◆ **Data**
*-*-*

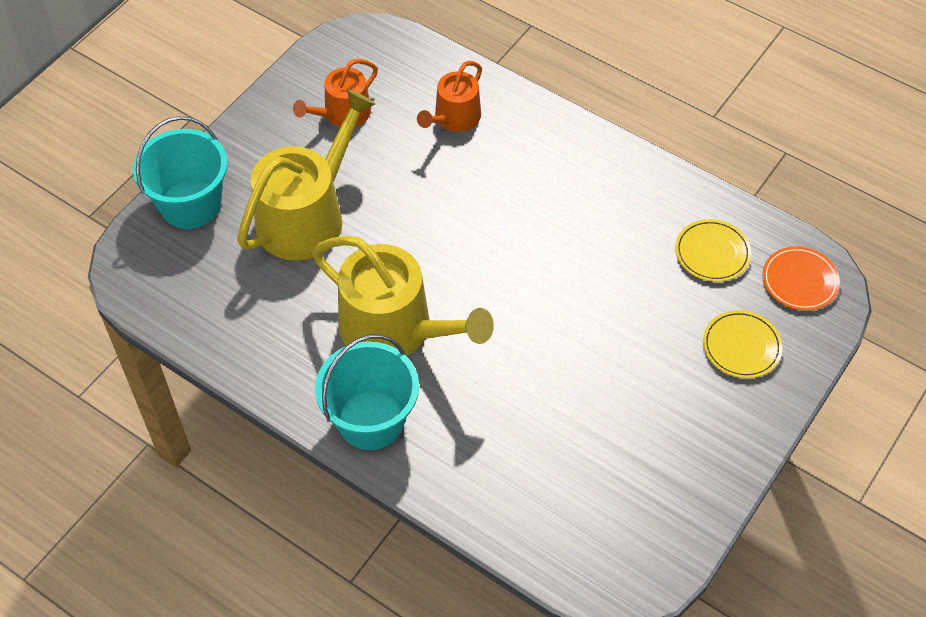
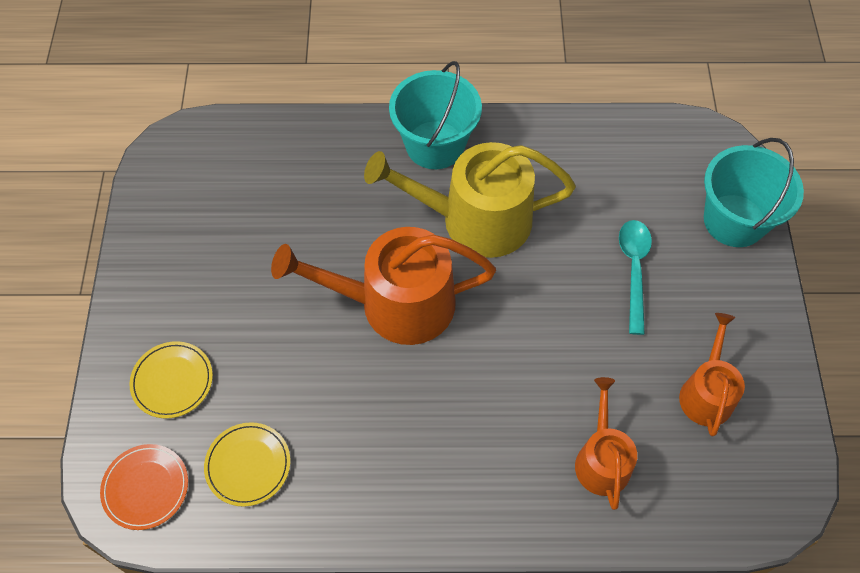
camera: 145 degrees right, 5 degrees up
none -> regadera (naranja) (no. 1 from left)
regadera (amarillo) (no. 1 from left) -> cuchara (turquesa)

*-*-*

◆ **Exercise aim**
The data above, line by line: transcribe it exactly and drop the pictures.

◆ **Solution to this problem**
camera: 145 degrees right, 5 degrees up
none -> regadera (naranja) (no. 1 from left)
regadera (amarillo) (no. 1 from left) -> cuchara (turquesa)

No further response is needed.